** What is expected **
All of the data must be returned word for word.

** Given information **
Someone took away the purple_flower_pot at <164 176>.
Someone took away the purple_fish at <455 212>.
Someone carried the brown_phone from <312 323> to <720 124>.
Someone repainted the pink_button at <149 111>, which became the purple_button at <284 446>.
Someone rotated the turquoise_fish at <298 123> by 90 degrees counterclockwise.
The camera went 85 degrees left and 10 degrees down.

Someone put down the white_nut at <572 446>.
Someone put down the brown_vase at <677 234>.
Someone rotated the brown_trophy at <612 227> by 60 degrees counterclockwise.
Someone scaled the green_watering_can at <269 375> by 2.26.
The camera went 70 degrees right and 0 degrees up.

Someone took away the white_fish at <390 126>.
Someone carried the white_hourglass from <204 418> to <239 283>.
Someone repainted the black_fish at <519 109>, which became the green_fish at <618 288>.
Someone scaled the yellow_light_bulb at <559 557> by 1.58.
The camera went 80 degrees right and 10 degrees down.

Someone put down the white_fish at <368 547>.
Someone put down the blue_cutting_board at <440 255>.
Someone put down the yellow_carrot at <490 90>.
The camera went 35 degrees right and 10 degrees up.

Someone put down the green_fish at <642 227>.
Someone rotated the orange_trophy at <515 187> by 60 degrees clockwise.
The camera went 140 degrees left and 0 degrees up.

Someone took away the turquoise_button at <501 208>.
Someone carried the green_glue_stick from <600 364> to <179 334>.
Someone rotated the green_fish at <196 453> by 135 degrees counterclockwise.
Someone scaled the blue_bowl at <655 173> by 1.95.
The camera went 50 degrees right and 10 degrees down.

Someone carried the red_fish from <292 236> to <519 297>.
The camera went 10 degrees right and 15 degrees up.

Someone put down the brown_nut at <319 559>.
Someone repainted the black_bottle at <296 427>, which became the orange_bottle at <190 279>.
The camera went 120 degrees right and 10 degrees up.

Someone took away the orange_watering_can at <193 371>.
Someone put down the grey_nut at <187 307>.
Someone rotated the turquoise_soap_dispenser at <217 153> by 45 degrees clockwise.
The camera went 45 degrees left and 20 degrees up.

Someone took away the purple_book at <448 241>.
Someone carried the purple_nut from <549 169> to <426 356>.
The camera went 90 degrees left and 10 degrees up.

** Task response **
Someone took away the purple_flower_pot at <164 176>.
Someone took away the purple_fish at <455 212>.
Someone carried the brown_phone from <312 323> to <720 124>.
Someone repainted the pink_button at <149 111>, which became the purple_button at <284 446>.
Someone rotated the turquoise_fish at <298 123> by 90 degrees counterclockwise.
The camera went 85 degrees left and 10 degrees down.

Someone put down the white_nut at <572 446>.
Someone put down the brown_vase at <677 234>.
Someone rotated the brown_trophy at <612 227> by 60 degrees counterclockwise.
Someone scaled the green_watering_can at <269 375> by 2.26.
The camera went 70 degrees right and 0 degrees up.

Someone took away the white_fish at <390 126>.
Someone carried the white_hourglass from <204 418> to <239 283>.
Someone repainted the black_fish at <519 109>, which became the green_fish at <618 288>.
Someone scaled the yellow_light_bulb at <559 557> by 1.58.
The camera went 80 degrees right and 10 degrees down.

Someone put down the white_fish at <368 547>.
Someone put down the blue_cutting_board at <440 255>.
Someone put down the yellow_carrot at <490 90>.
The camera went 35 degrees right and 10 degrees up.

Someone put down the green_fish at <642 227>.
Someone rotated the orange_trophy at <515 187> by 60 degrees clockwise.
The camera went 140 degrees left and 0 degrees up.

Someone took away the turquoise_button at <501 208>.
Someone carried the green_glue_stick from <600 364> to <179 334>.
Someone rotated the green_fish at <196 453> by 135 degrees counterclockwise.
Someone scaled the blue_bowl at <655 173> by 1.95.
The camera went 50 degrees right and 10 degrees down.

Someone carried the red_fish from <292 236> to <519 297>.
The camera went 10 degrees right and 15 degrees up.

Someone put down the brown_nut at <319 559>.
Someone repainted the black_bottle at <296 427>, which became the orange_bottle at <190 279>.
The camera went 120 degrees right and 10 degrees up.

Someone took away the orange_watering_can at <193 371>.
Someone put down the grey_nut at <187 307>.
Someone rotated the turquoise_soap_dispenser at <217 153> by 45 degrees clockwise.
The camera went 45 degrees left and 20 degrees up.

Someone took away the purple_book at <448 241>.
Someone carried the purple_nut from <549 169> to <426 356>.
The camera went 90 degrees left and 10 degrees up.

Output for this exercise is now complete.